Task objective: Search the records for the string "none" and copy every line where it turns up.

Data records:

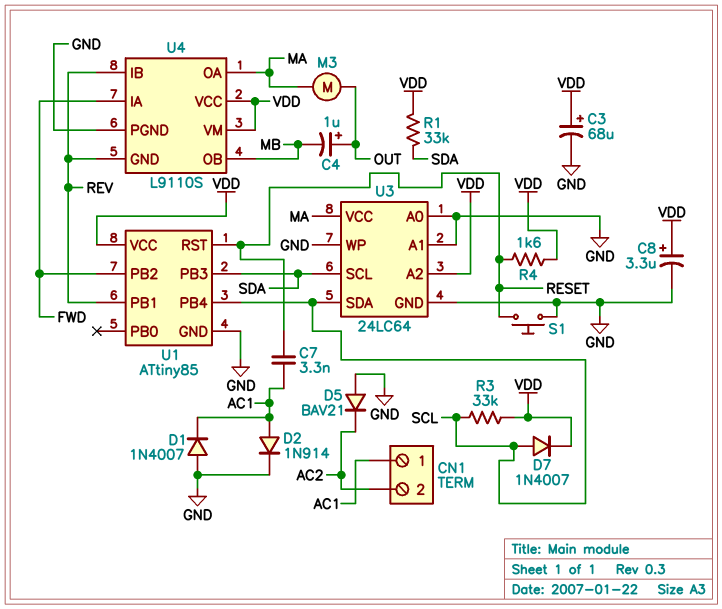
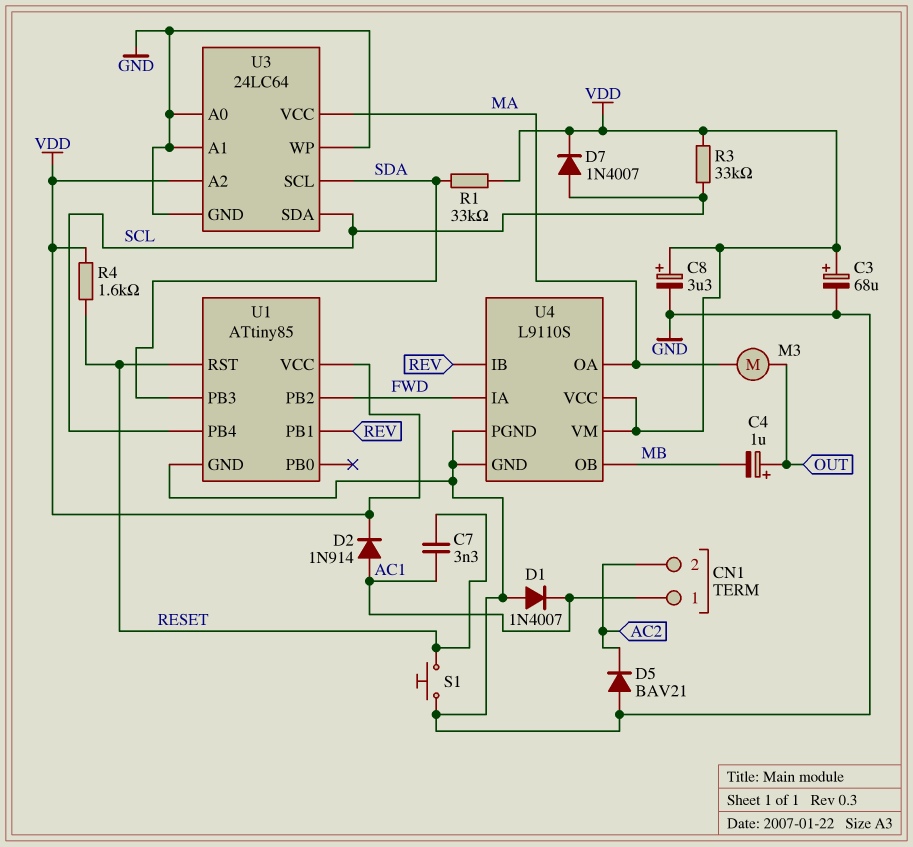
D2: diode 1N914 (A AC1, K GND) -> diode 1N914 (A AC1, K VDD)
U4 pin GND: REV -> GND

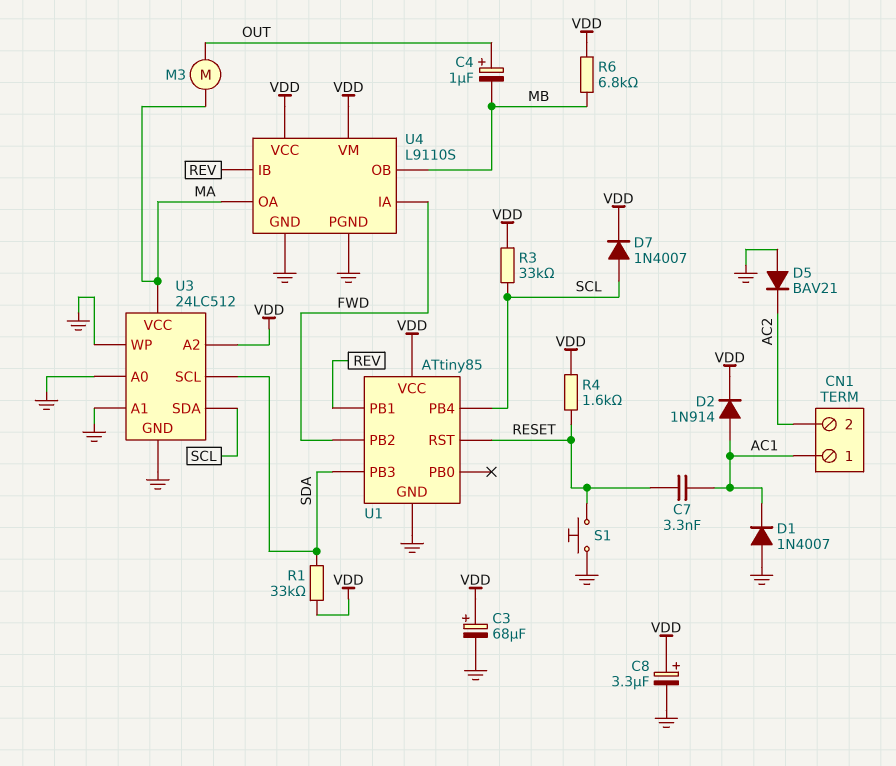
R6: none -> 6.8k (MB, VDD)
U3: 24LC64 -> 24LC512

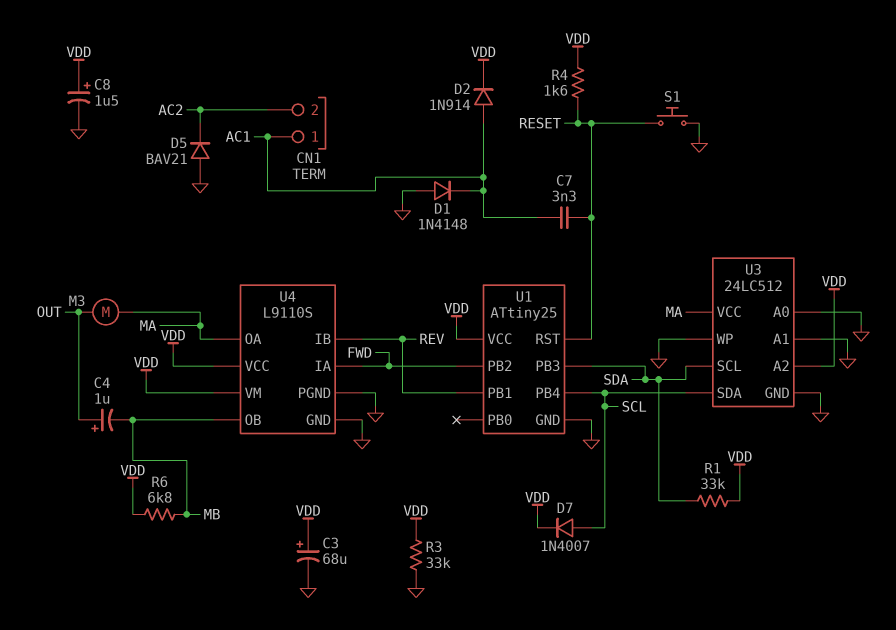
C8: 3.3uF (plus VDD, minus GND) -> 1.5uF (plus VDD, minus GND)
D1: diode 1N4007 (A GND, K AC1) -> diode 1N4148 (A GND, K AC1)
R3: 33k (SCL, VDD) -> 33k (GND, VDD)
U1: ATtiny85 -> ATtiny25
...
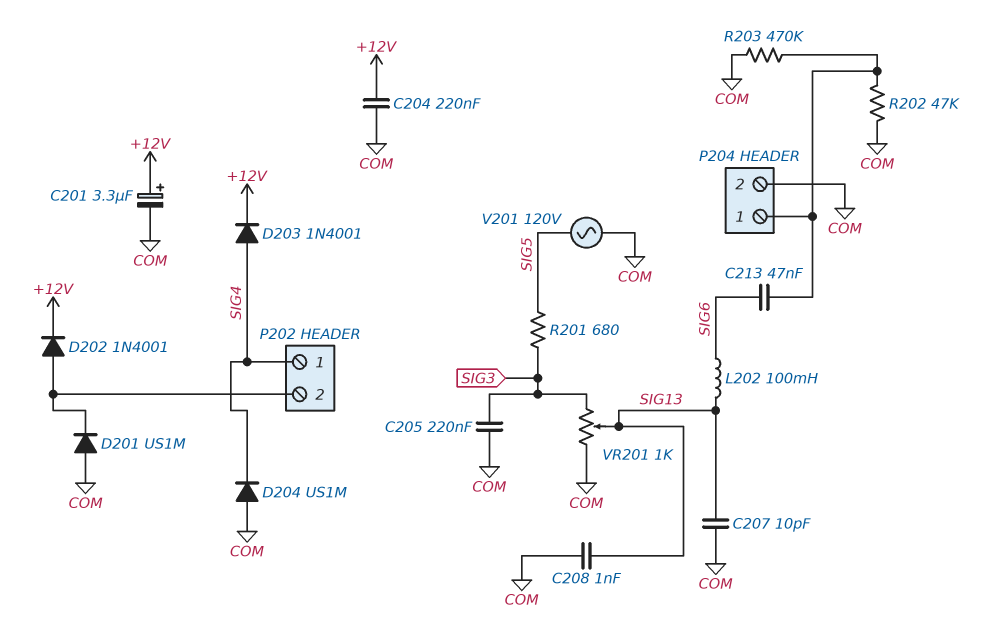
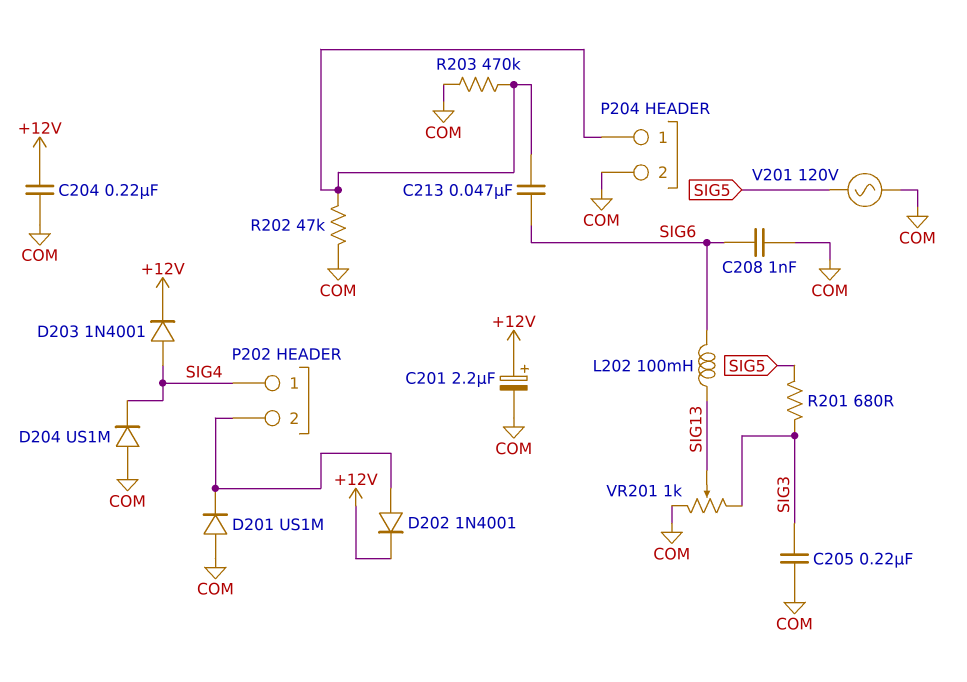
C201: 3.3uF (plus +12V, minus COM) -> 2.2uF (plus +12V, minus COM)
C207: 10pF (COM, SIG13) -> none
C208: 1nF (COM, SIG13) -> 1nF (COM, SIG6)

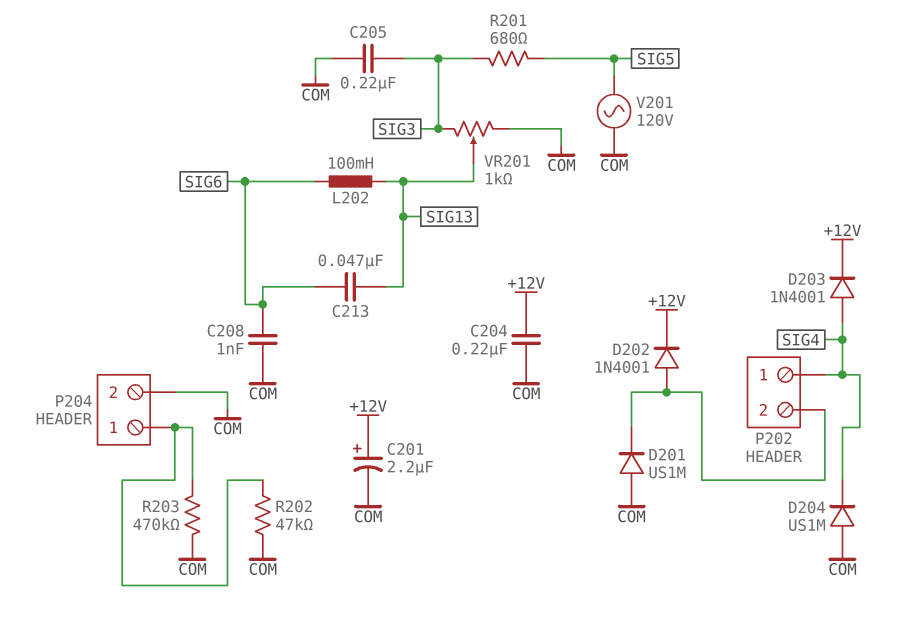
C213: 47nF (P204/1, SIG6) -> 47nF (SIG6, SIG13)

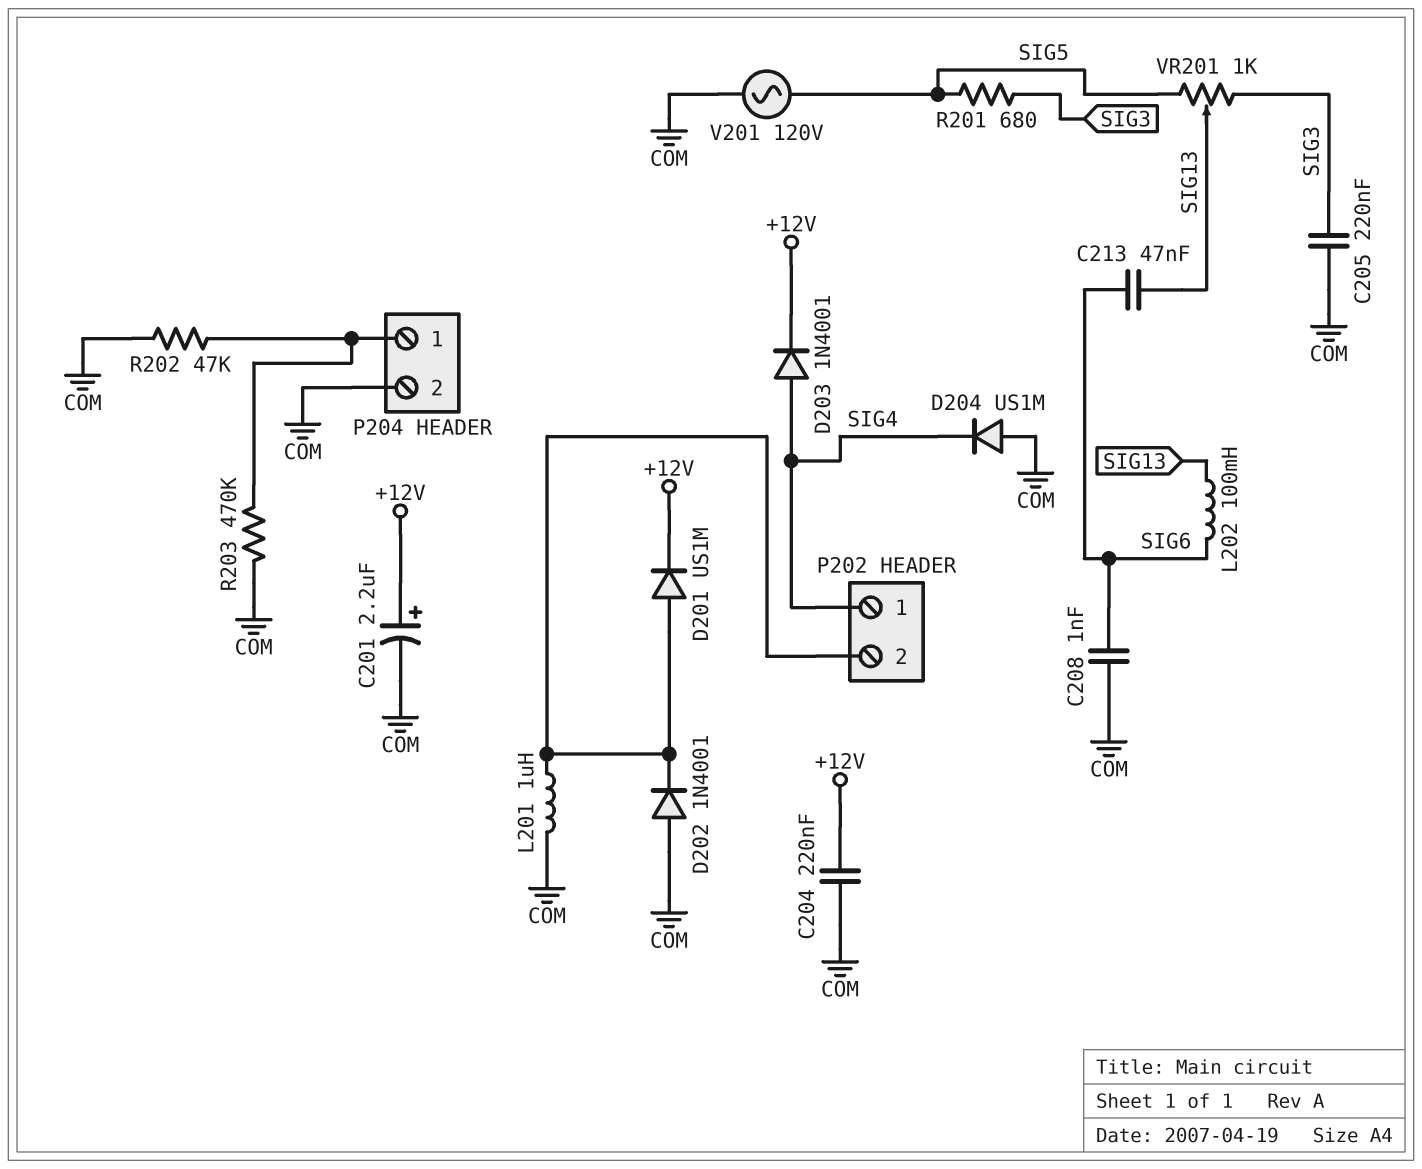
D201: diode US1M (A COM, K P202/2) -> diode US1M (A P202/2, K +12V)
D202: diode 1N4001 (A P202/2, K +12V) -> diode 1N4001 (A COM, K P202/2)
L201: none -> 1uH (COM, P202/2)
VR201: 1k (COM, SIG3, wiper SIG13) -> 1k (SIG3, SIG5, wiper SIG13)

Expected answer:
R6: none -> 6.8k (MB, VDD)
C207: 10pF (COM, SIG13) -> none
L201: none -> 1uH (COM, P202/2)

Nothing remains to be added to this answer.